Record excerpts START

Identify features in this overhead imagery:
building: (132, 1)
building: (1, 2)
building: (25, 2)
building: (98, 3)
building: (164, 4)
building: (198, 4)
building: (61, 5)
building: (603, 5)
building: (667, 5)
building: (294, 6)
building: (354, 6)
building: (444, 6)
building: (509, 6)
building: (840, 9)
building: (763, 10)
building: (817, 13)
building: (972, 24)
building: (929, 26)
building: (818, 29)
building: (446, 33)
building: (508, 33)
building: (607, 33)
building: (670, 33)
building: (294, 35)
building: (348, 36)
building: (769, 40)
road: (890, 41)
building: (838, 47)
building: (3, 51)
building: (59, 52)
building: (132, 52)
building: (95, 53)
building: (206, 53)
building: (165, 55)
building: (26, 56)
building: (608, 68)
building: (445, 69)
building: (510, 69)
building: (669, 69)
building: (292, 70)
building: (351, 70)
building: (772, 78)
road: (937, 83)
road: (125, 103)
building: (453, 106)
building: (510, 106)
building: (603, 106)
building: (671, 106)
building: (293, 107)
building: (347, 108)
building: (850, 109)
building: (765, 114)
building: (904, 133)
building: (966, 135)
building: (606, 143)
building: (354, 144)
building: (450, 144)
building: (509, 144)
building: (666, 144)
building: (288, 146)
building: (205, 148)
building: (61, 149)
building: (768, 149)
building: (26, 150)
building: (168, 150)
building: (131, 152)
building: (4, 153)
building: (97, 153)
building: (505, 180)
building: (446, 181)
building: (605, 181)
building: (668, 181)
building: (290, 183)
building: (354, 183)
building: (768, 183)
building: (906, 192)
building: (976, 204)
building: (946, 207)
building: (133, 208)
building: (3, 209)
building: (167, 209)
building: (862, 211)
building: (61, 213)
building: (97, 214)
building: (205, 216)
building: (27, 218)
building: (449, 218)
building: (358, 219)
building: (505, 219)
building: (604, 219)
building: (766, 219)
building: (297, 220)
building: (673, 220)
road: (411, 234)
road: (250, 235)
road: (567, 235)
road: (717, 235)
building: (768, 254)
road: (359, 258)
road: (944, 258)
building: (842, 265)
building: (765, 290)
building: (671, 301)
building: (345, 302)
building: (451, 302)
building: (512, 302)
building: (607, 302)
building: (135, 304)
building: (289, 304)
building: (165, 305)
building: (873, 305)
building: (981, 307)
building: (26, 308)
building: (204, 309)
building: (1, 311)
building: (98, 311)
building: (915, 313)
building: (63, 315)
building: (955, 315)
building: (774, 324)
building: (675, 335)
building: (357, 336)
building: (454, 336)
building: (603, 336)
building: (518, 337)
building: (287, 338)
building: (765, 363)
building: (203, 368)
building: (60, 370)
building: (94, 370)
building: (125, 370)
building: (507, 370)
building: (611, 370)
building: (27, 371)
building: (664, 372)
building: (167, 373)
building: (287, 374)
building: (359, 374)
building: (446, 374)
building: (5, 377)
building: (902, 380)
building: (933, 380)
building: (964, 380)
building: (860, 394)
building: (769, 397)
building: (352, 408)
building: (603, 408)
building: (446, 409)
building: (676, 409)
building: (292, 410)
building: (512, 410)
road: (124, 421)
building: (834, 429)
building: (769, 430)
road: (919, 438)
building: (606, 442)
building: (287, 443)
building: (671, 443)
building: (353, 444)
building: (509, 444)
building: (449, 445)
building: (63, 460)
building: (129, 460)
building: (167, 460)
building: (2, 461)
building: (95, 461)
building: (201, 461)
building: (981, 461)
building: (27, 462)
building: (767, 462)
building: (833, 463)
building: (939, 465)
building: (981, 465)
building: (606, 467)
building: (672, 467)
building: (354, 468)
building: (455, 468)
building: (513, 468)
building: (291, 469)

Record excerpts END

Look through the entries above and say how many lines contain "road", giving nothing but the number.

11